(Itemized modification records)
************

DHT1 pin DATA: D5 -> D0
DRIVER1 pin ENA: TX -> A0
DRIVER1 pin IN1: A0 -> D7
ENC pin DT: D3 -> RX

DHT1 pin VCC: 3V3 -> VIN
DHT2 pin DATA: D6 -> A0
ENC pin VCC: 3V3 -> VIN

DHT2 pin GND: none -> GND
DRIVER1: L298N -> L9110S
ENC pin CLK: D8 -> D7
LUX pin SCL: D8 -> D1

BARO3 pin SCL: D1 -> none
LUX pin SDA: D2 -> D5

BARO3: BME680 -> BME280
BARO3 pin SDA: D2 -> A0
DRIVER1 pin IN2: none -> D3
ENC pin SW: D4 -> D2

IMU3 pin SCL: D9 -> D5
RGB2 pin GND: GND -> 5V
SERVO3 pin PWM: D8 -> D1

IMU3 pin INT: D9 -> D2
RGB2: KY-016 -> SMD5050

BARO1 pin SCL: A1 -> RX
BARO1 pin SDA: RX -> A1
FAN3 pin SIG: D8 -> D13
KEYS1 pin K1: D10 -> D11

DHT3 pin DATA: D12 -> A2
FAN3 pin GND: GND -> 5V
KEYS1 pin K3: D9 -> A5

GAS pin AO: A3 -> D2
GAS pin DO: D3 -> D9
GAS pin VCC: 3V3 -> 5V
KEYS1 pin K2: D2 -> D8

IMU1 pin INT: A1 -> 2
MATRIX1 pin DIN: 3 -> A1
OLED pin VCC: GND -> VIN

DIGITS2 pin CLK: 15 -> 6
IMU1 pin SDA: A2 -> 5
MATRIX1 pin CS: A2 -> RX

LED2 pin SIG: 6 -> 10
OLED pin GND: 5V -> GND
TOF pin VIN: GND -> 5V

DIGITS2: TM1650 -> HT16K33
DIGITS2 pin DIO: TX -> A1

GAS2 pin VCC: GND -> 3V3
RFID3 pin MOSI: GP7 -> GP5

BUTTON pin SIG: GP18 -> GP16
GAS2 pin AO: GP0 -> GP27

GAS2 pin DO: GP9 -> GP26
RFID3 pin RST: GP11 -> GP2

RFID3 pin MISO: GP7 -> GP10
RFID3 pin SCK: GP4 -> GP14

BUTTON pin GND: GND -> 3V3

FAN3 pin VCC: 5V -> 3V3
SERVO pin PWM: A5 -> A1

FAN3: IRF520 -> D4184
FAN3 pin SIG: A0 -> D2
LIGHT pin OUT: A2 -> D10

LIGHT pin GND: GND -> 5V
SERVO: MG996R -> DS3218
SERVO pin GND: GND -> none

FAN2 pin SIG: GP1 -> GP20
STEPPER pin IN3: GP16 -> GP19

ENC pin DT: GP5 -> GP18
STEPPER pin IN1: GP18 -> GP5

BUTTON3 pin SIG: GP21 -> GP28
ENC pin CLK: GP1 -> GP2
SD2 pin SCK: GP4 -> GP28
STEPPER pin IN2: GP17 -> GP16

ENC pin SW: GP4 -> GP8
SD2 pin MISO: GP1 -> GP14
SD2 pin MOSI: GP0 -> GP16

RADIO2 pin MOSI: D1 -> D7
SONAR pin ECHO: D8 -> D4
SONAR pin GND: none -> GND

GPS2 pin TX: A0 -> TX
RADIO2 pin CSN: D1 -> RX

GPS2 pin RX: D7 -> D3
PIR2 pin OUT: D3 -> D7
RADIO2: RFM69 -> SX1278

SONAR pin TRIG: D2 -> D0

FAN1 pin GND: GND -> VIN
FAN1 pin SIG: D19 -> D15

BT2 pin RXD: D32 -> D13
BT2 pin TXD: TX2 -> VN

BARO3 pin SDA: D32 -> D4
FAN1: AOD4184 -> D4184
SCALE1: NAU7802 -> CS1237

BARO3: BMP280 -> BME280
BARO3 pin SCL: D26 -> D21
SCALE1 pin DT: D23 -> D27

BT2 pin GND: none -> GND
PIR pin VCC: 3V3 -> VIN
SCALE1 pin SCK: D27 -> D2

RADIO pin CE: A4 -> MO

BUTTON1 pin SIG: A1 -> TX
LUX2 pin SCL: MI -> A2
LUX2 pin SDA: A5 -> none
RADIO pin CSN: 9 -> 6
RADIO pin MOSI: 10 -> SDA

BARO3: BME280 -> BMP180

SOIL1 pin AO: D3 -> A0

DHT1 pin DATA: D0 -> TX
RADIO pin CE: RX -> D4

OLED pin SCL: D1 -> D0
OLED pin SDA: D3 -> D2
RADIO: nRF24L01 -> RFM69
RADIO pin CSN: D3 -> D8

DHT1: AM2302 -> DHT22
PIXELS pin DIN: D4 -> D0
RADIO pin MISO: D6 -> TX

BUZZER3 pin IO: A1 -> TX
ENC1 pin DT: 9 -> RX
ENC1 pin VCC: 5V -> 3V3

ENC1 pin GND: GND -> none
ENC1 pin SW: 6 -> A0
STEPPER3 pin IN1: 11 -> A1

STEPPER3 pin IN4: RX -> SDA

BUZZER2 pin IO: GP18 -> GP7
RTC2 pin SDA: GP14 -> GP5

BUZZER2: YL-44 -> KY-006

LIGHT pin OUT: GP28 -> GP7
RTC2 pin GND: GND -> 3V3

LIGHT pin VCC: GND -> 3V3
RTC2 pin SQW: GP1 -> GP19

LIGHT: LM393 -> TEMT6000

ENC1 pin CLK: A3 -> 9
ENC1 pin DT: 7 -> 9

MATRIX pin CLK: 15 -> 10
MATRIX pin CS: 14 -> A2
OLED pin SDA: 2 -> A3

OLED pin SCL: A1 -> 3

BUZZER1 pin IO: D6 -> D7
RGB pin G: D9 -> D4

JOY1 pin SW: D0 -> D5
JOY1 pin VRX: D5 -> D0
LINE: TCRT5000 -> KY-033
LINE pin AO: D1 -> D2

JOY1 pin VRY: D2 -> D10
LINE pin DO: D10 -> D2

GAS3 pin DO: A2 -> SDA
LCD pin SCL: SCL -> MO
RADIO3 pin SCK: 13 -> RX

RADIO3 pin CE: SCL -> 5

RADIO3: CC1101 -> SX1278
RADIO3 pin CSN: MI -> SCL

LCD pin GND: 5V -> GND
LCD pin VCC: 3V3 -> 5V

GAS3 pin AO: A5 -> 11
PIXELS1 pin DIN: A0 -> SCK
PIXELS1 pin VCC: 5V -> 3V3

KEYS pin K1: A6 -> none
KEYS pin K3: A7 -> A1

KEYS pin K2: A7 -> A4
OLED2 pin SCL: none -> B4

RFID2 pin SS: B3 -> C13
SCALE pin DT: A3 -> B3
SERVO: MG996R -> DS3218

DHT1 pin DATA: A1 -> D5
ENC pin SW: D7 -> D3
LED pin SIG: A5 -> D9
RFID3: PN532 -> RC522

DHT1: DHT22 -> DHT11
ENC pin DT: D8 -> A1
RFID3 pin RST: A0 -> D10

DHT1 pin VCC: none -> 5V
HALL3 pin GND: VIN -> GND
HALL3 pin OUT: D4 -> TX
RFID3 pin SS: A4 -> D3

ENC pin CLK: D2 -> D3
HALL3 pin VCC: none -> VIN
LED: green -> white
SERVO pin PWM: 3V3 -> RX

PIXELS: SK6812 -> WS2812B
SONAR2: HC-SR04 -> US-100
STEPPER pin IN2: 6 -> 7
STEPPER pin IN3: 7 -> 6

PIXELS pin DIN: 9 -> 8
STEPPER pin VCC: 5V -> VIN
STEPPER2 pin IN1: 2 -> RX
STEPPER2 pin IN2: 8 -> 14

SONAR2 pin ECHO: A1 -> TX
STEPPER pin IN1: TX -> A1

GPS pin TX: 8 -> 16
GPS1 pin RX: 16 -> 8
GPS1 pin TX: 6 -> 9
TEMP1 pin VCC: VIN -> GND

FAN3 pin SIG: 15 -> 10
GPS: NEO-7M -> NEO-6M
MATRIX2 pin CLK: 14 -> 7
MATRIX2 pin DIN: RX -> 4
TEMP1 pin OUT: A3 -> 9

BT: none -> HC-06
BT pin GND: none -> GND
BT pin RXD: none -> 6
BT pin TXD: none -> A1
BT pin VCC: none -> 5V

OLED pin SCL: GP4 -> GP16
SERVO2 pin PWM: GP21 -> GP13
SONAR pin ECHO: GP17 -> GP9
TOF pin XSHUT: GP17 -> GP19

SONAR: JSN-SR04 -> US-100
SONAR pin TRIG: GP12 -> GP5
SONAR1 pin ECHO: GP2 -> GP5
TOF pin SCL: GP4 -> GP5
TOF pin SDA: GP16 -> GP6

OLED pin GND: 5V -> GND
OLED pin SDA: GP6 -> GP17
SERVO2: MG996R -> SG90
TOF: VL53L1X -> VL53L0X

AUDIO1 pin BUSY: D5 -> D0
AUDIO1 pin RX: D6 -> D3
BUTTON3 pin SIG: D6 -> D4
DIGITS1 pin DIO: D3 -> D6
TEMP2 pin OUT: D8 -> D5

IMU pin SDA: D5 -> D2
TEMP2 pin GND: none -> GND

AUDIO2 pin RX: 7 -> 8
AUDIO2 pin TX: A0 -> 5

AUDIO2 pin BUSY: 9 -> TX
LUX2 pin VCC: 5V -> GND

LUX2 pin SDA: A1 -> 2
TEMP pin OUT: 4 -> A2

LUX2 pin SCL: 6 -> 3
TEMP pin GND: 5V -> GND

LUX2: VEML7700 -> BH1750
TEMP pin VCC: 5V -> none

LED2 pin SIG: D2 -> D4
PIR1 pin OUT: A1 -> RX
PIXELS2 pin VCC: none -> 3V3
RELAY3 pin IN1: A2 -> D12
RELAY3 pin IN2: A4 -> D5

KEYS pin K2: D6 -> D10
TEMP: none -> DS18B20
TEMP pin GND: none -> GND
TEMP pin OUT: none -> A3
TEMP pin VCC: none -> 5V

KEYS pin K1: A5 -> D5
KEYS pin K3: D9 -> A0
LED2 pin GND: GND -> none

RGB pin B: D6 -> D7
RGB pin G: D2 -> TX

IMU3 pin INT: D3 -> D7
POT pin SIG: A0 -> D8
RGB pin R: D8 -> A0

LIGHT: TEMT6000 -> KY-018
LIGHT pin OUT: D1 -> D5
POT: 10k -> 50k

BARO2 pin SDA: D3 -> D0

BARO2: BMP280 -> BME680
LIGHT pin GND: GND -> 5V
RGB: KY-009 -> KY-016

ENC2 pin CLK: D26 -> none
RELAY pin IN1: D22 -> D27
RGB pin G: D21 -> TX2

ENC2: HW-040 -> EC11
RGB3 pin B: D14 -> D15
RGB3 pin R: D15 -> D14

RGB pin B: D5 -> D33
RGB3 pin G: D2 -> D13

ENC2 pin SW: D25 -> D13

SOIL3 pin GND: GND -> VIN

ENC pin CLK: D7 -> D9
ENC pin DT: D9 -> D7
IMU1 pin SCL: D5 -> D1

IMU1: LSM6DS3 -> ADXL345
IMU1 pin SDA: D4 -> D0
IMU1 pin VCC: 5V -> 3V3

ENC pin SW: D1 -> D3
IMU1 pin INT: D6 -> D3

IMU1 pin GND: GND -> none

************

● **What you should do**
Copy the lines above that hold the word "LIGHT".

● **Problem solution**
LIGHT pin OUT: A2 -> D10
LIGHT pin GND: GND -> 5V
LIGHT pin OUT: GP28 -> GP7
LIGHT pin VCC: GND -> 3V3
LIGHT: LM393 -> TEMT6000
LIGHT: TEMT6000 -> KY-018
LIGHT pin OUT: D1 -> D5
LIGHT pin GND: GND -> 5V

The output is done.